» **Problem**: Would you copy each line of the records that includes the word "shape"?
►
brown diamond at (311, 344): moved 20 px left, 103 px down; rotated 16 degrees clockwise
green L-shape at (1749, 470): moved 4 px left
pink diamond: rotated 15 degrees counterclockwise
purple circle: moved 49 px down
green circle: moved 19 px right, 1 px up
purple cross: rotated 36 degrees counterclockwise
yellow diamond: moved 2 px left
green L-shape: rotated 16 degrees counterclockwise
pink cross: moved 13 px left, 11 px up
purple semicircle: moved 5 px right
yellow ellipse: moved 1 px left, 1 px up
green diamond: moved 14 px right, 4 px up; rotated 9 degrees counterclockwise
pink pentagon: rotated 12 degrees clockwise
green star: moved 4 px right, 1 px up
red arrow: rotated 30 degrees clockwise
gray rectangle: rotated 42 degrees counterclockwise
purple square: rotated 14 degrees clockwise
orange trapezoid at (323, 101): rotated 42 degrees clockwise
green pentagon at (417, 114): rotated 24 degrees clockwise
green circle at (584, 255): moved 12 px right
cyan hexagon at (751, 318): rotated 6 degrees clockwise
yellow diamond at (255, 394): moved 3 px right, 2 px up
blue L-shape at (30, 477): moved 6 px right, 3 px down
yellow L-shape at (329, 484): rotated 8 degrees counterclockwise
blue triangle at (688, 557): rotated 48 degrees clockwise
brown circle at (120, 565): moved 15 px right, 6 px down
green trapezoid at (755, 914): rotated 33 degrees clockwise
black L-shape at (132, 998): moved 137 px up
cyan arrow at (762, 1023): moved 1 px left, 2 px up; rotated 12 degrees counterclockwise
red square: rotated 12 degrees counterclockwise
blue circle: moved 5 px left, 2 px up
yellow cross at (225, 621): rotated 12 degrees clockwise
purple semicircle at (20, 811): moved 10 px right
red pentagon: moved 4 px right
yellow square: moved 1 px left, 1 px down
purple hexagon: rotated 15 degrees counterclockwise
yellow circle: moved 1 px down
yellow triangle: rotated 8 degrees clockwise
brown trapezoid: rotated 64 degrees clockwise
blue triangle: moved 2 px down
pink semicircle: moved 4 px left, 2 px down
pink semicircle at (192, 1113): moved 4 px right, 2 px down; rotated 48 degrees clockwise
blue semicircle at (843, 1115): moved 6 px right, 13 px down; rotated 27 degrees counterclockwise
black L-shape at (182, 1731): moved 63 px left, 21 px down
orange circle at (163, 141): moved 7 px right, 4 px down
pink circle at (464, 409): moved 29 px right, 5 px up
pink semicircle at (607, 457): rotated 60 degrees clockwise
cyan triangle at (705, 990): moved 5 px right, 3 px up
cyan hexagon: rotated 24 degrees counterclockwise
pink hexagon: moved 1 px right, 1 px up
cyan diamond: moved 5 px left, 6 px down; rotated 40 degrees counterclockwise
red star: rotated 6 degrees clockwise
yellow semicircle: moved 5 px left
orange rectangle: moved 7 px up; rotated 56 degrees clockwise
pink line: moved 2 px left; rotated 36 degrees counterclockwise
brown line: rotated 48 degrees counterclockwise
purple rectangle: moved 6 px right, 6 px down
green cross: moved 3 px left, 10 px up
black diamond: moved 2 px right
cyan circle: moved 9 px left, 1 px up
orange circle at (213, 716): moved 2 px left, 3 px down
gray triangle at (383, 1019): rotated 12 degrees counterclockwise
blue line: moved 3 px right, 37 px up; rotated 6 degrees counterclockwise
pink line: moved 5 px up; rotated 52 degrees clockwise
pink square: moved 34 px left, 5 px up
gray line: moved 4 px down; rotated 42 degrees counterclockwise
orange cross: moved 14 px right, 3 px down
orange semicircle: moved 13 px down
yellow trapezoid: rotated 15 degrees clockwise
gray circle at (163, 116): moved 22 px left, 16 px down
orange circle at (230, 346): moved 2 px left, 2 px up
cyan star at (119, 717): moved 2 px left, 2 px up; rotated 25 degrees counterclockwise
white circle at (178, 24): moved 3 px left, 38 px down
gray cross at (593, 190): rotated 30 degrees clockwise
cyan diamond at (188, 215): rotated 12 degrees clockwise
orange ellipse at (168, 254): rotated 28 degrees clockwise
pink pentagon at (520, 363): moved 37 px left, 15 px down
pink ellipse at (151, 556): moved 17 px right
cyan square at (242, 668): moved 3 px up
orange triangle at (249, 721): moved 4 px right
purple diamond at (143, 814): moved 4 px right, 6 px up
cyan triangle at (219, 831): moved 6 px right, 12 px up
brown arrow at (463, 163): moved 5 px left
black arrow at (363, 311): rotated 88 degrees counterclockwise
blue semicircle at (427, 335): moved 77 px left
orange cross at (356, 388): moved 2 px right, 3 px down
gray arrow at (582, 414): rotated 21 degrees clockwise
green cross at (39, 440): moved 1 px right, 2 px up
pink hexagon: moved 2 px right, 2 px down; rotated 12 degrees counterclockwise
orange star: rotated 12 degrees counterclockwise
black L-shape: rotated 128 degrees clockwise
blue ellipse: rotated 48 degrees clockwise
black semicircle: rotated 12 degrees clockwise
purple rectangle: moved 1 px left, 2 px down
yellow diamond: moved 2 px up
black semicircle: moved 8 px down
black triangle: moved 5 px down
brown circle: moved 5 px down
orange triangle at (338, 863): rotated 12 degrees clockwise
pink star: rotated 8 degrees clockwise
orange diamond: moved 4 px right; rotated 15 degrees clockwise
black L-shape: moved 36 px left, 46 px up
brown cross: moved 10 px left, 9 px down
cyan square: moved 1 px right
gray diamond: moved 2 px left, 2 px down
◄
» **Response to this exercise**:
green L-shape at (1749, 470): moved 4 px left
green L-shape: rotated 16 degrees counterclockwise
blue L-shape at (30, 477): moved 6 px right, 3 px down
yellow L-shape at (329, 484): rotated 8 degrees counterclockwise
black L-shape at (132, 998): moved 137 px up
black L-shape at (182, 1731): moved 63 px left, 21 px down
black L-shape: rotated 128 degrees clockwise
black L-shape: moved 36 px left, 46 px up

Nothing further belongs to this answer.